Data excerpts
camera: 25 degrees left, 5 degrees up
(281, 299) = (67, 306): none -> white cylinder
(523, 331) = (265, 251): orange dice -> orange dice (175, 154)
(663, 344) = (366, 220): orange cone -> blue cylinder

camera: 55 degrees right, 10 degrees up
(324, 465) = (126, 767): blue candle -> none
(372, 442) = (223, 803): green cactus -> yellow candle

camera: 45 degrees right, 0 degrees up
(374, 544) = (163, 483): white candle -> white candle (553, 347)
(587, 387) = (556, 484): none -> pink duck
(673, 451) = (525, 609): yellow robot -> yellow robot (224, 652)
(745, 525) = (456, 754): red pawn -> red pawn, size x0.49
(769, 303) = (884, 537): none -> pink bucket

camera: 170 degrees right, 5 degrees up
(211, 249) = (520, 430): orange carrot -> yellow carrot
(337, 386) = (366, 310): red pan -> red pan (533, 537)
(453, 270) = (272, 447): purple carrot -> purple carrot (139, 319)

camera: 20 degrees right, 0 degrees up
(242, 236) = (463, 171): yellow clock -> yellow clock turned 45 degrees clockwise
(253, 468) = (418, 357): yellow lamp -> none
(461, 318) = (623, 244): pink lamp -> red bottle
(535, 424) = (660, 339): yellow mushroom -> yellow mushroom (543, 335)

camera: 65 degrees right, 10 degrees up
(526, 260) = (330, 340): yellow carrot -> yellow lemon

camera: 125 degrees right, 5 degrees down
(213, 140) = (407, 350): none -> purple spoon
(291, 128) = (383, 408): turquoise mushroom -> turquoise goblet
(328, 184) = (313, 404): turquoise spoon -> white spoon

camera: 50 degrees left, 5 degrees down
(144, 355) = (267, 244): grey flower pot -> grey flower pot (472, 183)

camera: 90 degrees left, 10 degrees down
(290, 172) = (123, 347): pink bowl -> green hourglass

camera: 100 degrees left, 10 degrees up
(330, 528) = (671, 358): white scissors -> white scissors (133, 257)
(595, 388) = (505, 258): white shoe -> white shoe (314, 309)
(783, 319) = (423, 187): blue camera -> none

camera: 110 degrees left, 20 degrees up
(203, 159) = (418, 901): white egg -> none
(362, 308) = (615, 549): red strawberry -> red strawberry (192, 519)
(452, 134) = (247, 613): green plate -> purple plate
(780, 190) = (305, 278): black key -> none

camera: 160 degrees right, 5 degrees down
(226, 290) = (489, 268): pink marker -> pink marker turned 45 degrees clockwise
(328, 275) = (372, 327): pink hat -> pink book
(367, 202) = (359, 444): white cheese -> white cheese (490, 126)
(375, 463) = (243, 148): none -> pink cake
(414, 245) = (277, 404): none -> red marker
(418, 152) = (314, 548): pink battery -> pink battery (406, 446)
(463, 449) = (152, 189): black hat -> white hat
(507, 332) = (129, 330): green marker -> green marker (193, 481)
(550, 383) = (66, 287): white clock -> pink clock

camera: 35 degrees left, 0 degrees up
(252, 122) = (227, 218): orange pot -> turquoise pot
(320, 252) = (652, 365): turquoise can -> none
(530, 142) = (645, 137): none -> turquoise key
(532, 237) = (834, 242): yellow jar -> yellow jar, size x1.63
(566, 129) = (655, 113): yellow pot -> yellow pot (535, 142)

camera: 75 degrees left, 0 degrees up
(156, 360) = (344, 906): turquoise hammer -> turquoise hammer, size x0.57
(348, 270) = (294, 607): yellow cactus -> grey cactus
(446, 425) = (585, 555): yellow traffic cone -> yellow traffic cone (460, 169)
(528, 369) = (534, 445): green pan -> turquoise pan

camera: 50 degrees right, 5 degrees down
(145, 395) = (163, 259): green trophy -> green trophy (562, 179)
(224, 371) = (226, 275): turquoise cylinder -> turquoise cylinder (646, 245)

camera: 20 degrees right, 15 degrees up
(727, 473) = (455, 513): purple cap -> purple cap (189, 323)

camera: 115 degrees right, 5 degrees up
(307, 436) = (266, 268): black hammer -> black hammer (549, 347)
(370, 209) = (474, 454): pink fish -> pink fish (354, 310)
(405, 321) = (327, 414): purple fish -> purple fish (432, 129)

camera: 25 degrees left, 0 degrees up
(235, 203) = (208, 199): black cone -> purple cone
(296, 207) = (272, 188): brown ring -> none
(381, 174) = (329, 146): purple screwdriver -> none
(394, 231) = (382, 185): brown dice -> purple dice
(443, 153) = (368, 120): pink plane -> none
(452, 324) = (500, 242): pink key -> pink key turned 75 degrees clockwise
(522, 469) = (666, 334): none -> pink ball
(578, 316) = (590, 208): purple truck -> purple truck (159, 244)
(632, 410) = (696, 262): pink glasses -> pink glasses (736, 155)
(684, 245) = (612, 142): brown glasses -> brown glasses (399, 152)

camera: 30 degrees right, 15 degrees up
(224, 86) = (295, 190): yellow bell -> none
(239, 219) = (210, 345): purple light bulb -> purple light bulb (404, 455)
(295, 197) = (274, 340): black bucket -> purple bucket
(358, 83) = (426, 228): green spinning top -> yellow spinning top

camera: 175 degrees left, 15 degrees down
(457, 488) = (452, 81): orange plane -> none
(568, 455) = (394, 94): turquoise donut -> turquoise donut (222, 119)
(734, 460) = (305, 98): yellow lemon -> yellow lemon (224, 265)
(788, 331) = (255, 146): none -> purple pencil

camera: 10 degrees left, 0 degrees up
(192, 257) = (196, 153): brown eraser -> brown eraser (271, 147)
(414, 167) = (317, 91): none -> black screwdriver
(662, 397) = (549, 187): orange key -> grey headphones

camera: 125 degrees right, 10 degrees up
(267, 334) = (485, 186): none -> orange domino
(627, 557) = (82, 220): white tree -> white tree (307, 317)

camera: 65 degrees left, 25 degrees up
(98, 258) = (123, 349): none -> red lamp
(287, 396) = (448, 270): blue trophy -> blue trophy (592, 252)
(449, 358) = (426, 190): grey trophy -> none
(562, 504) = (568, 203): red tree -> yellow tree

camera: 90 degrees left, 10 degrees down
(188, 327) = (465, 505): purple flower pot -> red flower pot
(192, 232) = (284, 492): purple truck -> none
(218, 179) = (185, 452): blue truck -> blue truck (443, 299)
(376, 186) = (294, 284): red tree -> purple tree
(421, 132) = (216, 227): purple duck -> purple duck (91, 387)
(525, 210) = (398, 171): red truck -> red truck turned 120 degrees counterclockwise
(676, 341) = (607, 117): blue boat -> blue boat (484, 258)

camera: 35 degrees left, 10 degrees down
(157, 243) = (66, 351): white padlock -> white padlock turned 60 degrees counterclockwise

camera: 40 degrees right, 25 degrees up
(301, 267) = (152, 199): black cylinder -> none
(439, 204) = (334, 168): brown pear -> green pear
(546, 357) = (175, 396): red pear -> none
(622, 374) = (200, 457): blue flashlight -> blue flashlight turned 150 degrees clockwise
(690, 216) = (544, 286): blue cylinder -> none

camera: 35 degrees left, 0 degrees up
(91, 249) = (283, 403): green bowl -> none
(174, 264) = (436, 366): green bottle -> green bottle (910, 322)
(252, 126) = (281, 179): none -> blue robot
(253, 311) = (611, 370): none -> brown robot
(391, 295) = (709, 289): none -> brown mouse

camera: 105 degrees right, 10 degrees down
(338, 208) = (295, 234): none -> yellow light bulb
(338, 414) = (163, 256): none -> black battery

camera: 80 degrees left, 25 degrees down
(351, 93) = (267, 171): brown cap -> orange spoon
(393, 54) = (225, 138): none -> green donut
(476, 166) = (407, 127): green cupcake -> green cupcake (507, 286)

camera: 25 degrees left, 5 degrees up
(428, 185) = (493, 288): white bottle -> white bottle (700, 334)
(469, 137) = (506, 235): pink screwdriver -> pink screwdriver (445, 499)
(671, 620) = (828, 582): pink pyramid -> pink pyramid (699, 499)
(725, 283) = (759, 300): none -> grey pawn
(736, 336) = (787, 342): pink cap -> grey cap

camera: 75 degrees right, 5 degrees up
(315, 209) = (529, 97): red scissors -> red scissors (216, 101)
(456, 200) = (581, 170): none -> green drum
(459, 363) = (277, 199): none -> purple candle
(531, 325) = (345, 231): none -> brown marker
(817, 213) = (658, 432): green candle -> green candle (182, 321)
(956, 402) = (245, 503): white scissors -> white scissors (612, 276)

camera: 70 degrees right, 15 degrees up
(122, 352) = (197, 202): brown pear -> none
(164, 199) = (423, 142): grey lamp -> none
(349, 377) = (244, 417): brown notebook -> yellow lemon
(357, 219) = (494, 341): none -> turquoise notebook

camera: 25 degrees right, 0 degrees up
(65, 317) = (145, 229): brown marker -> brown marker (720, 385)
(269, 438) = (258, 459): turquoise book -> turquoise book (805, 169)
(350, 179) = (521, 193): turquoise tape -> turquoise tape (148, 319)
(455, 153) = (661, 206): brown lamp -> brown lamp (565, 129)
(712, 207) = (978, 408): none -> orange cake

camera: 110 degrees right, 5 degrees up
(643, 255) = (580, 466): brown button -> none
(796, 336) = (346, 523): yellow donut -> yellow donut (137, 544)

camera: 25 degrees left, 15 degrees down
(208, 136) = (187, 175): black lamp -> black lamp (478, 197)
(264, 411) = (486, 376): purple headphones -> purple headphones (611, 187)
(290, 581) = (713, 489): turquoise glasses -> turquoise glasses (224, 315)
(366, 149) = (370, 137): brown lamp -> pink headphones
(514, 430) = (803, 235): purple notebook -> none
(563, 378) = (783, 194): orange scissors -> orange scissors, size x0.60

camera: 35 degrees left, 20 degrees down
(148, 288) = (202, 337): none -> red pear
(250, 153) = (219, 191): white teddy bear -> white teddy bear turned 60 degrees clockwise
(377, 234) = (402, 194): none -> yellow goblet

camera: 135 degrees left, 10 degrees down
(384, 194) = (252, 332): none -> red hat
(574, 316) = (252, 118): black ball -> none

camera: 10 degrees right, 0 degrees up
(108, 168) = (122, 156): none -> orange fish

▶ WHAT IS NEEDED: Once you find the line with "(627, 557) = (82, 220): white" above, print it and every line after it up to and including the line with "camera: 80 degrees left, 25 degrees down", exactly as written and nothing else.

▶ THE COMPLETED TASK:
(627, 557) = (82, 220): white tree -> white tree (307, 317)

camera: 65 degrees left, 25 degrees up
(98, 258) = (123, 349): none -> red lamp
(287, 396) = (448, 270): blue trophy -> blue trophy (592, 252)
(449, 358) = (426, 190): grey trophy -> none
(562, 504) = (568, 203): red tree -> yellow tree

camera: 90 degrees left, 10 degrees down
(188, 327) = (465, 505): purple flower pot -> red flower pot
(192, 232) = (284, 492): purple truck -> none
(218, 179) = (185, 452): blue truck -> blue truck (443, 299)
(376, 186) = (294, 284): red tree -> purple tree
(421, 132) = (216, 227): purple duck -> purple duck (91, 387)
(525, 210) = (398, 171): red truck -> red truck turned 120 degrees counterclockwise
(676, 341) = (607, 117): blue boat -> blue boat (484, 258)

camera: 35 degrees left, 10 degrees down
(157, 243) = (66, 351): white padlock -> white padlock turned 60 degrees counterclockwise

camera: 40 degrees right, 25 degrees up
(301, 267) = (152, 199): black cylinder -> none
(439, 204) = (334, 168): brown pear -> green pear
(546, 357) = (175, 396): red pear -> none
(622, 374) = (200, 457): blue flashlight -> blue flashlight turned 150 degrees clockwise
(690, 216) = (544, 286): blue cylinder -> none

camera: 35 degrees left, 0 degrees up
(91, 249) = (283, 403): green bowl -> none
(174, 264) = (436, 366): green bottle -> green bottle (910, 322)
(252, 126) = (281, 179): none -> blue robot
(253, 311) = (611, 370): none -> brown robot
(391, 295) = (709, 289): none -> brown mouse

camera: 105 degrees right, 10 degrees down
(338, 208) = (295, 234): none -> yellow light bulb
(338, 414) = (163, 256): none -> black battery

camera: 80 degrees left, 25 degrees down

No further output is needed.